------ EXERCISE INPUTS ------
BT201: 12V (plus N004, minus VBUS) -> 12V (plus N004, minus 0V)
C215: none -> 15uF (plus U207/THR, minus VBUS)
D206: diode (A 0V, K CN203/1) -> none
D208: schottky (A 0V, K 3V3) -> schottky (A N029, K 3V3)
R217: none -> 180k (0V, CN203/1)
------
------ EXERCISE INPUTS ------
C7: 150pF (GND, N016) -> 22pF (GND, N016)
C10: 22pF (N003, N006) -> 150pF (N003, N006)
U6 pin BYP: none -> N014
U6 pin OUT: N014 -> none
------
------ EXERCISE INPUTS ------
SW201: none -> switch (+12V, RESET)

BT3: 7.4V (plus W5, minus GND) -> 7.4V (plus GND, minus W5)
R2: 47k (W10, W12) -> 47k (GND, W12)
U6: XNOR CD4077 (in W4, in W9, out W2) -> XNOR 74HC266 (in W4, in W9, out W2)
------
• _YOUR INSTRUCTIONS_
Above are the records. Copy the lines beginning at the one that has "SW201: none -> switch (+12V, RESET)" and ending with the one that has "U6: XNOR CD4077", unchanged.

• _RESULT FOR THIS TASK_
SW201: none -> switch (+12V, RESET)

BT3: 7.4V (plus W5, minus GND) -> 7.4V (plus GND, minus W5)
R2: 47k (W10, W12) -> 47k (GND, W12)
U6: XNOR CD4077 (in W4, in W9, out W2) -> XNOR 74HC266 (in W4, in W9, out W2)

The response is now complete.